◆ **What is expected**: The entire listing below is to be written out exactly, minus the pictures.

------

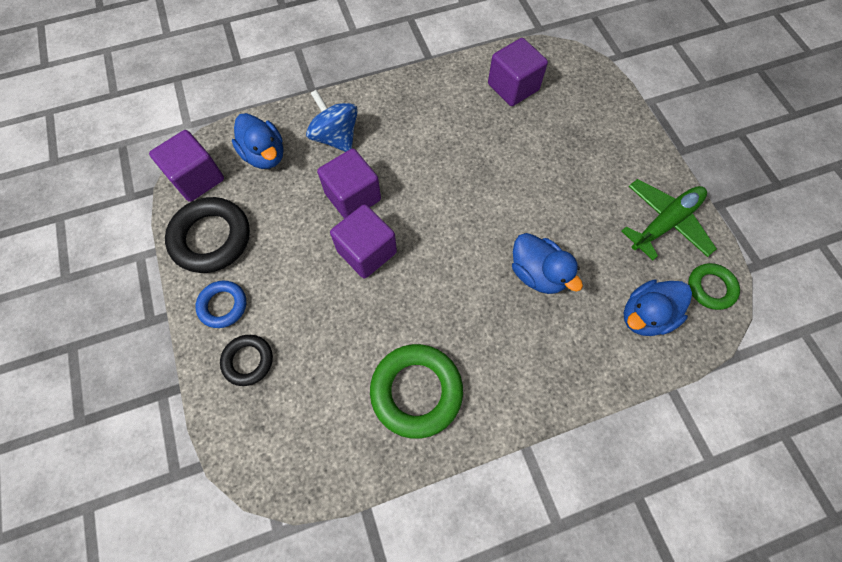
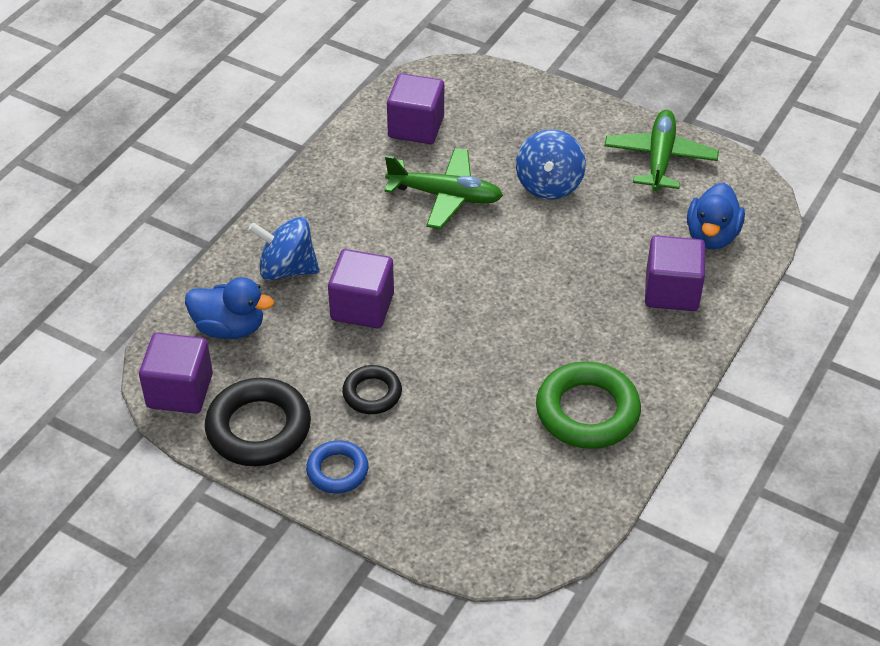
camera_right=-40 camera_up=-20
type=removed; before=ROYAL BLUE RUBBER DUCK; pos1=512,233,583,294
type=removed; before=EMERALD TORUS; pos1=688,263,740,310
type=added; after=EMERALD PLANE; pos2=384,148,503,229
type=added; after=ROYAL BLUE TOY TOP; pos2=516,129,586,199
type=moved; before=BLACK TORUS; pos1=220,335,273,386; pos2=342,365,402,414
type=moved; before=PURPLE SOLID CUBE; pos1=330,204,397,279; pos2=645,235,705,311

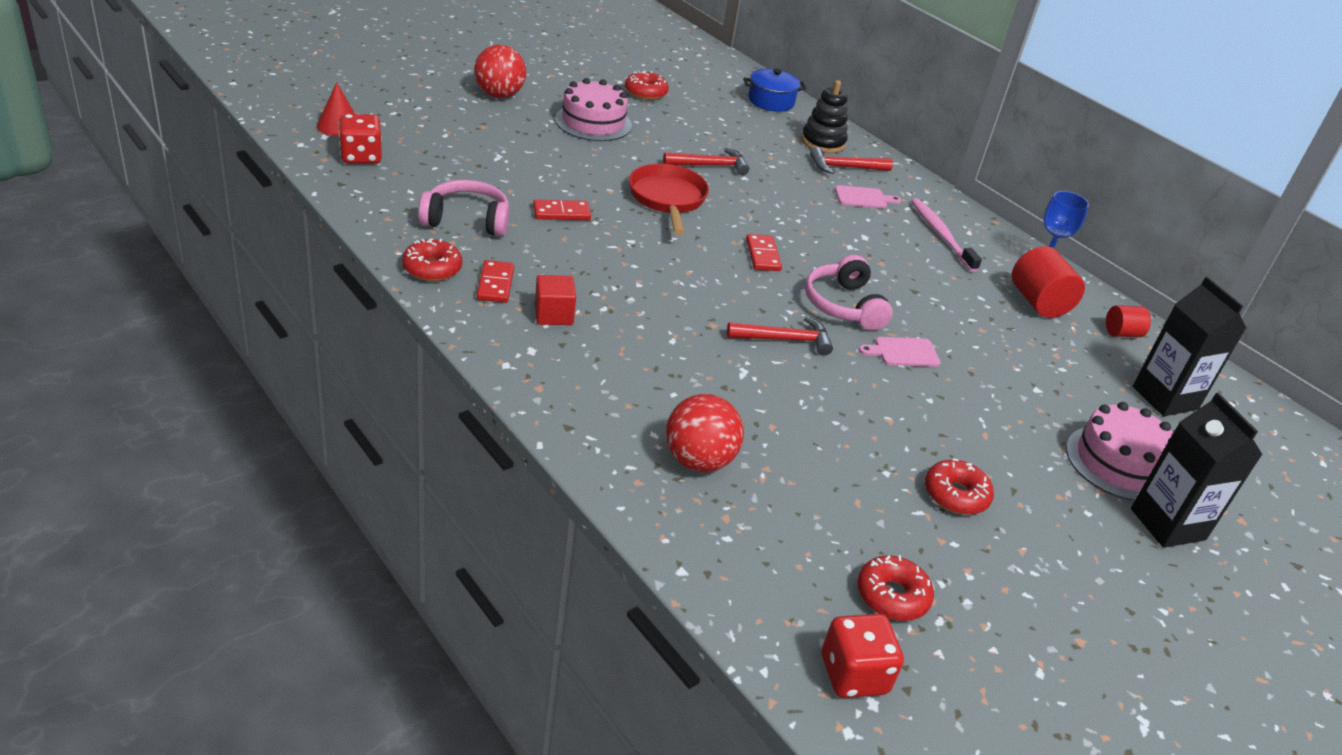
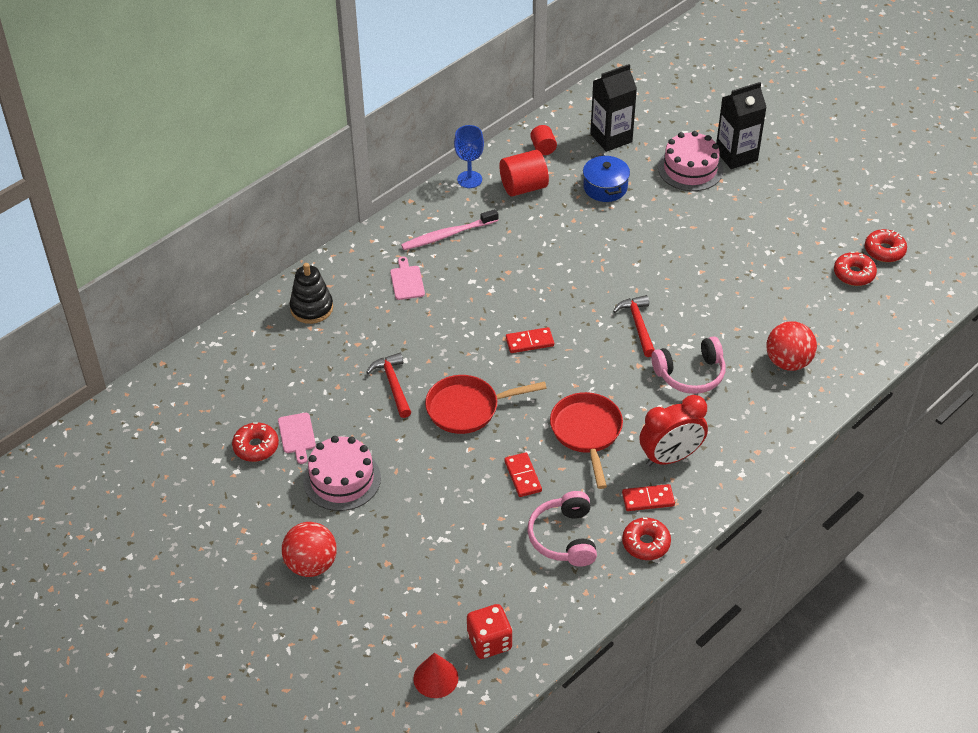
camera_right=-90 camera_up=10
type=removed; before=SCARLET CLAW HAMMER; pos1=810,147,893,174
type=removed; before=SCARLET GAME DIE; pos1=822,614,904,698
type=added; after=SCARLET PAN; pos2=550,392,623,489
type=moved; before=ROYAL BLUE POT; pos1=743,69,806,112; pos2=583,154,630,202
type=moved; before=ROSE-PINK HEADPHONES; pos1=805,255,893,331; pos2=651,336,725,394
type=moved; before=ROSE-PINK BREAD BOARD; pos1=859,337,940,367; pos2=278,413,316,464
type=moved; before=SCARLET DOUGHNUT; pos1=925,458,994,515; pos2=865,229,907,262
type=replaced; before=SCARLET SOLID CUBE; after=SCARLET CLOCK; pos1=535,275,576,325; pos2=640,395,708,466

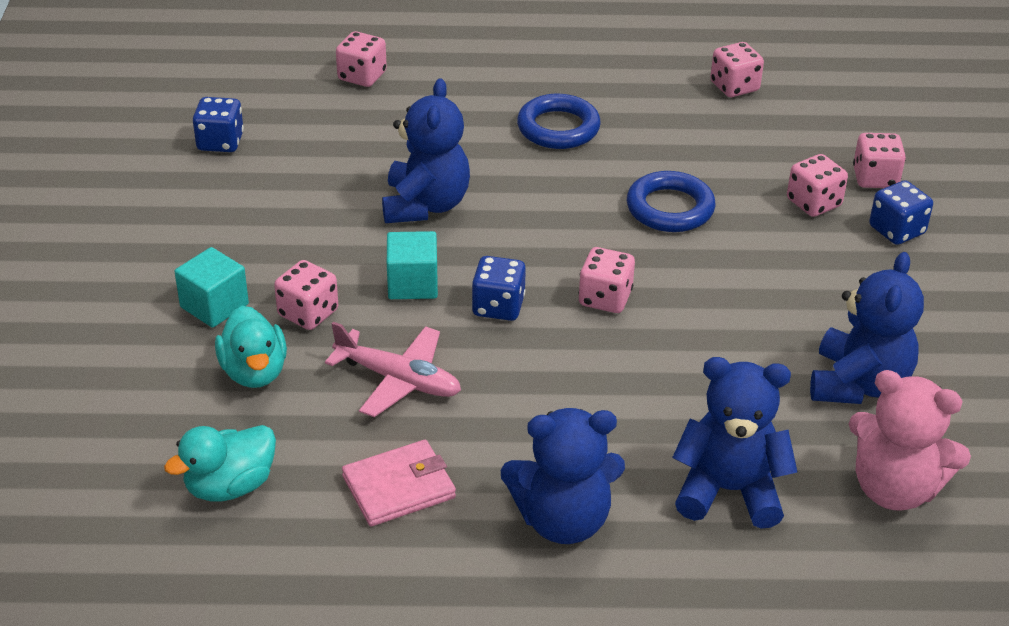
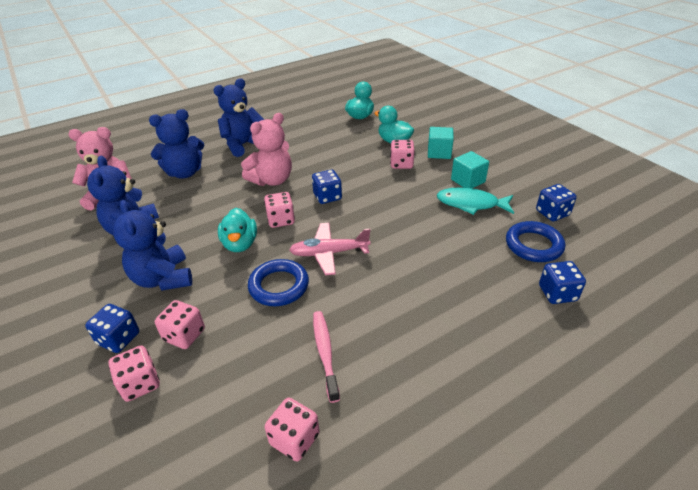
camera_right=150 camera_up=0
type=removed; before=ROSE-PINK CARD WALLET; pos1=342,440,456,526
type=added; after=TEAL RUBBER DUCK; pos2=218,208,257,252
type=added; after=ROSE-PINK TEDDY BEAR; pos2=241,113,292,186
type=added; after=ROSE-PINK DENTAL BRUSH; pos2=313,311,340,403
type=added; after=TEAL TOY FISH; pos2=437,187,514,215
type=moved; before=ROSE-PINK PLANE; pos1=325,322,461,417; pos2=289,223,371,275
type=moved; before=ROYAL BLUE TEDDY BEAR; pos1=382,78,470,223; pos2=113,200,192,291
type=moved; before=TEAL SOLID CUBE; pos1=387,231,438,299; pos2=451,151,489,188
type=moved; before=ROYAL BLUE TORUS; pos1=517,94,601,149; pos2=506,221,565,262
type=recoloured; before=ROSE-PINK GAME DIE; after=ROYAL BLUE GAME DIE; pos1=336,31,387,87; pos2=539,261,586,304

------

◆ **Exercise solution**:
camera_right=-40 camera_up=-20
type=removed; before=ROYAL BLUE RUBBER DUCK; pos1=512,233,583,294
type=removed; before=EMERALD TORUS; pos1=688,263,740,310
type=added; after=EMERALD PLANE; pos2=384,148,503,229
type=added; after=ROYAL BLUE TOY TOP; pos2=516,129,586,199
type=moved; before=BLACK TORUS; pos1=220,335,273,386; pos2=342,365,402,414
type=moved; before=PURPLE SOLID CUBE; pos1=330,204,397,279; pos2=645,235,705,311

camera_right=-90 camera_up=10
type=removed; before=SCARLET CLAW HAMMER; pos1=810,147,893,174
type=removed; before=SCARLET GAME DIE; pos1=822,614,904,698
type=added; after=SCARLET PAN; pos2=550,392,623,489
type=moved; before=ROYAL BLUE POT; pos1=743,69,806,112; pos2=583,154,630,202
type=moved; before=ROSE-PINK HEADPHONES; pos1=805,255,893,331; pos2=651,336,725,394
type=moved; before=ROSE-PINK BREAD BOARD; pos1=859,337,940,367; pos2=278,413,316,464
type=moved; before=SCARLET DOUGHNUT; pos1=925,458,994,515; pos2=865,229,907,262
type=replaced; before=SCARLET SOLID CUBE; after=SCARLET CLOCK; pos1=535,275,576,325; pos2=640,395,708,466

camera_right=150 camera_up=0
type=removed; before=ROSE-PINK CARD WALLET; pos1=342,440,456,526
type=added; after=TEAL RUBBER DUCK; pos2=218,208,257,252
type=added; after=ROSE-PINK TEDDY BEAR; pos2=241,113,292,186
type=added; after=ROSE-PINK DENTAL BRUSH; pos2=313,311,340,403
type=added; after=TEAL TOY FISH; pos2=437,187,514,215
type=moved; before=ROSE-PINK PLANE; pos1=325,322,461,417; pos2=289,223,371,275
type=moved; before=ROYAL BLUE TEDDY BEAR; pos1=382,78,470,223; pos2=113,200,192,291
type=moved; before=TEAL SOLID CUBE; pos1=387,231,438,299; pos2=451,151,489,188
type=moved; before=ROYAL BLUE TORUS; pos1=517,94,601,149; pos2=506,221,565,262
type=recoloured; before=ROSE-PINK GAME DIE; after=ROYAL BLUE GAME DIE; pos1=336,31,387,87; pos2=539,261,586,304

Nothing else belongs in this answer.